DATASET EXCERPTS >>
..............................

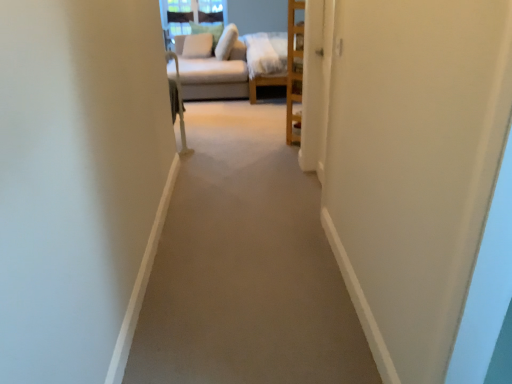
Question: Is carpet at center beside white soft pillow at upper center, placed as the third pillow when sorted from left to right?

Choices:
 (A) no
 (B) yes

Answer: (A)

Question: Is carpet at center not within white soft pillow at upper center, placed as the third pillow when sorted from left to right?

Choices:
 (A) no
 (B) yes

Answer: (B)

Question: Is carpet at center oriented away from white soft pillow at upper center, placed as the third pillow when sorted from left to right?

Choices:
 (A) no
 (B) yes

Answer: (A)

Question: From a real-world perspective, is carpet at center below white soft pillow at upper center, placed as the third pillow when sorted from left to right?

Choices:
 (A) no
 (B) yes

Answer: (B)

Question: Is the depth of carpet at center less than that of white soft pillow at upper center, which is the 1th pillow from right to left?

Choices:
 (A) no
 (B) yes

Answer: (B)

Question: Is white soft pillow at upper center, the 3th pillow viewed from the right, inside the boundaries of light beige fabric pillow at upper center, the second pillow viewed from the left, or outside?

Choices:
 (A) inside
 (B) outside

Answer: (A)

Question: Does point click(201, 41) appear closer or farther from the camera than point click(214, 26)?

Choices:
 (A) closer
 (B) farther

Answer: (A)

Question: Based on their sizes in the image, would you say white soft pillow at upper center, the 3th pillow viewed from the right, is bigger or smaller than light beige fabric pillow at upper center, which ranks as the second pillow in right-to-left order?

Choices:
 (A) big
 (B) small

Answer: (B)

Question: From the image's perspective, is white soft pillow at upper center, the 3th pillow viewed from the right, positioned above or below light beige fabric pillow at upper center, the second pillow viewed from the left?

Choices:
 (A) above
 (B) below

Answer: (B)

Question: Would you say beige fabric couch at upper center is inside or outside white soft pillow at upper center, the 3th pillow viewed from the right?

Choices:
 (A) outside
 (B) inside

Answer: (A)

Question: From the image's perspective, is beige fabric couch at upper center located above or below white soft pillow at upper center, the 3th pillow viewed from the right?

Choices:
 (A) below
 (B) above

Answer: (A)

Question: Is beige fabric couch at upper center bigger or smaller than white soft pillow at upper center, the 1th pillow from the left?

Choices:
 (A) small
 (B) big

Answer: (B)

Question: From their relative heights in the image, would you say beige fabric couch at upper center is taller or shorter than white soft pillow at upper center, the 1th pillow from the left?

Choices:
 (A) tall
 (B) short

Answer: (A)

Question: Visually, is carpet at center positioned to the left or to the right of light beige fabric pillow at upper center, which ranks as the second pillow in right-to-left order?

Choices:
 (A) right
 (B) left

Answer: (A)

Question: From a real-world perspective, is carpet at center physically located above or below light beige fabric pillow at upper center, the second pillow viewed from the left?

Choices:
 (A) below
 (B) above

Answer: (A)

..............................

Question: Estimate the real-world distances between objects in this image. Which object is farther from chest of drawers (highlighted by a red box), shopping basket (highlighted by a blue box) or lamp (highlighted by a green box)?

..............................

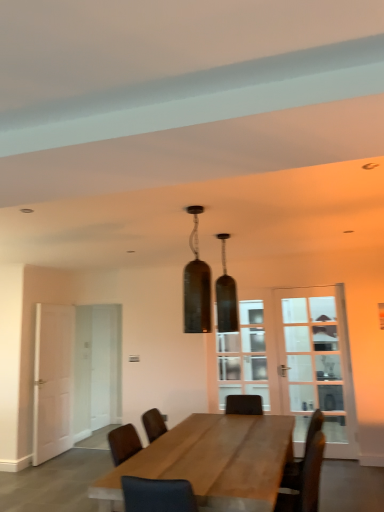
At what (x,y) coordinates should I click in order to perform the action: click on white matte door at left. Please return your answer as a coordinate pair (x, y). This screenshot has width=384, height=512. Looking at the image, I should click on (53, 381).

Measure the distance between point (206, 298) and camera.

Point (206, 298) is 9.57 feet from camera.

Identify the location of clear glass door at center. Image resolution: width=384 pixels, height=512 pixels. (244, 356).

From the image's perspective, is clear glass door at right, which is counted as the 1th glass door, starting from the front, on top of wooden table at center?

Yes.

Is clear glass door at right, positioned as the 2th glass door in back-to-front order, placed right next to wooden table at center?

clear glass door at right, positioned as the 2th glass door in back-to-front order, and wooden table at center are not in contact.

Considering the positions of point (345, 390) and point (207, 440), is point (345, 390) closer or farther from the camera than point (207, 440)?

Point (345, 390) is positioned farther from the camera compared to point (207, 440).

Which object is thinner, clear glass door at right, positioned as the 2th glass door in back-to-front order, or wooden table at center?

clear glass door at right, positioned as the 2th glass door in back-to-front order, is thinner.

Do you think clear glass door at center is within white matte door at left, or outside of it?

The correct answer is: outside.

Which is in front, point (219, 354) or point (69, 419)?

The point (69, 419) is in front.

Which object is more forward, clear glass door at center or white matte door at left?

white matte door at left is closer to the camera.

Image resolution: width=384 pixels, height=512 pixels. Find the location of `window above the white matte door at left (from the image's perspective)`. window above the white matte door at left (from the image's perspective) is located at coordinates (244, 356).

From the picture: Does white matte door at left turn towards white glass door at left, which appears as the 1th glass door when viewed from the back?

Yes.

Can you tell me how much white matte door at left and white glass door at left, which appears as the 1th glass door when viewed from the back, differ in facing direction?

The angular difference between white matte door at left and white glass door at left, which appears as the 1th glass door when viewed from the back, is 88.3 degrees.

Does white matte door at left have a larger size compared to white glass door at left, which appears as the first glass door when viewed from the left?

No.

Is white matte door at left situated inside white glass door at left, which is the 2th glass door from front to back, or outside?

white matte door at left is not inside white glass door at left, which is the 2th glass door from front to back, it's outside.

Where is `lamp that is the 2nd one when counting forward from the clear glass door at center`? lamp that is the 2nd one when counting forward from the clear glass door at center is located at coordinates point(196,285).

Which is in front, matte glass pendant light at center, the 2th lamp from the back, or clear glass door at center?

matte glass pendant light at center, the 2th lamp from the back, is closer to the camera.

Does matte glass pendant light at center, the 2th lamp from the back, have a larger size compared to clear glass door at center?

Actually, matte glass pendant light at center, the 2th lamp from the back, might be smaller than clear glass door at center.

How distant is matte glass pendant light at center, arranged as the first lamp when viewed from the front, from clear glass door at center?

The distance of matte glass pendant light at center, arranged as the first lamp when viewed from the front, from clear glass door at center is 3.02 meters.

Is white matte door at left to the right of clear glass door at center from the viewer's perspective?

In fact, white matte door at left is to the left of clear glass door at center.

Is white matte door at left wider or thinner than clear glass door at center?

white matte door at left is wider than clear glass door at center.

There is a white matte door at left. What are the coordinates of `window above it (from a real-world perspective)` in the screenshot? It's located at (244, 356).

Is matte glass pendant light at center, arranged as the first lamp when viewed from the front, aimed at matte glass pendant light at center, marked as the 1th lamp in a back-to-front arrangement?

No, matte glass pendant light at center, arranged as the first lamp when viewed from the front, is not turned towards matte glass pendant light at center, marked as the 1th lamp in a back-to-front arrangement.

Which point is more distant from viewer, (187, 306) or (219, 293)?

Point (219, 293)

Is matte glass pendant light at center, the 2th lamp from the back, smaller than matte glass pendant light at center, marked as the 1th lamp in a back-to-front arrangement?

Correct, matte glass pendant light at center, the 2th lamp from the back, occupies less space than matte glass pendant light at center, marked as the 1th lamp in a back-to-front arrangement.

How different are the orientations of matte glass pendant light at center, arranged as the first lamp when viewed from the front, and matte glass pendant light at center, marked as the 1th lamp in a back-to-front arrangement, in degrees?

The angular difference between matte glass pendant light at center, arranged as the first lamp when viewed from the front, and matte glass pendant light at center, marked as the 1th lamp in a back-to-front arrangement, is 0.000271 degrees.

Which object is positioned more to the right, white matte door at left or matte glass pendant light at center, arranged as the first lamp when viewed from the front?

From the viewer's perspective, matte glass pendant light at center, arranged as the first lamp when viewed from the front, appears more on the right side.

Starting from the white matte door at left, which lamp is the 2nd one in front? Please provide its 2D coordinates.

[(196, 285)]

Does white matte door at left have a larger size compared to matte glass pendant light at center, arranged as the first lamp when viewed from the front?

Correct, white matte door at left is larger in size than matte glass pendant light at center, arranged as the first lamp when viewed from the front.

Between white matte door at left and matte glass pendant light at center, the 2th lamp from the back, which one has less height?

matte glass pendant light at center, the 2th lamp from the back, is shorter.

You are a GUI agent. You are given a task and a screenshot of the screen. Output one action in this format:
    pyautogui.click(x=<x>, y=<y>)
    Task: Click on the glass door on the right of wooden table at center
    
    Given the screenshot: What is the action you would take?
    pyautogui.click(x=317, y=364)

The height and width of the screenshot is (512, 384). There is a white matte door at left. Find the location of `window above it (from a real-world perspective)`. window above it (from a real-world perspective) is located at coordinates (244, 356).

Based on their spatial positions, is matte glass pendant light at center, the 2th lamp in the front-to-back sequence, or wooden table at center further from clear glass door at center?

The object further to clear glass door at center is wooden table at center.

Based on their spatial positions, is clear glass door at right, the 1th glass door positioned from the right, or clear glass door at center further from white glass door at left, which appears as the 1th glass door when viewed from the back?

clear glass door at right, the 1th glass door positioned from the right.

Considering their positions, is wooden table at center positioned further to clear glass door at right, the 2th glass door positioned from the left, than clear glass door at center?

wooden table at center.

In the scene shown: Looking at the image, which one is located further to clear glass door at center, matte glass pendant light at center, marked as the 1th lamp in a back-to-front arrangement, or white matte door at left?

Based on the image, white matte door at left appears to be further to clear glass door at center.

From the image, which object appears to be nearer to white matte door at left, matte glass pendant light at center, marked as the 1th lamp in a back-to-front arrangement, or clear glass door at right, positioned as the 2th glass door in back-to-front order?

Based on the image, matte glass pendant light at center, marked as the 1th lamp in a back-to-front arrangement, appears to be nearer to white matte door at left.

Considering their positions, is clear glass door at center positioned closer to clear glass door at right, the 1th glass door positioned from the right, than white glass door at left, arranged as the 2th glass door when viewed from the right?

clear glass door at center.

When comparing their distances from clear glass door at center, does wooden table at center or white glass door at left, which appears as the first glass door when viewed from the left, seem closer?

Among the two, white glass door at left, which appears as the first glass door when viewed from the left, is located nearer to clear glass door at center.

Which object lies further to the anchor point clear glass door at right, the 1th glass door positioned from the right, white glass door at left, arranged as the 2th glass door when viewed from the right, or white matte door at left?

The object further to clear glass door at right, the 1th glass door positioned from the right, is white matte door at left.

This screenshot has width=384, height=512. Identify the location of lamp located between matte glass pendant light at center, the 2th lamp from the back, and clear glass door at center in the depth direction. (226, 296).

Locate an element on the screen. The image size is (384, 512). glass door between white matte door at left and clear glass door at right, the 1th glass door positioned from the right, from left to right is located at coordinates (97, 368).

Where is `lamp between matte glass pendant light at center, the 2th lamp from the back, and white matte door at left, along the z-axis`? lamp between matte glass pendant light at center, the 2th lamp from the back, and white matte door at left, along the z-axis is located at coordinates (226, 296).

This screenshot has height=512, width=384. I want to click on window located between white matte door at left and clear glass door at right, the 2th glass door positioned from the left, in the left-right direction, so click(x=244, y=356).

..............................

REQUIREMENT >> Reproduce verbatim the lines of the records from the line containing "Point (345, 390) is" through the line containing "The point (69, 419) is in front.", including both of those lines.

RESULT FOR THIS EXERCISE >>
Point (345, 390) is positioned farther from the camera compared to point (207, 440).

Which object is thinner, clear glass door at right, positioned as the 2th glass door in back-to-front order, or wooden table at center?

clear glass door at right, positioned as the 2th glass door in back-to-front order, is thinner.

Do you think clear glass door at center is within white matte door at left, or outside of it?

The correct answer is: outside.

Which is in front, point (219, 354) or point (69, 419)?

The point (69, 419) is in front.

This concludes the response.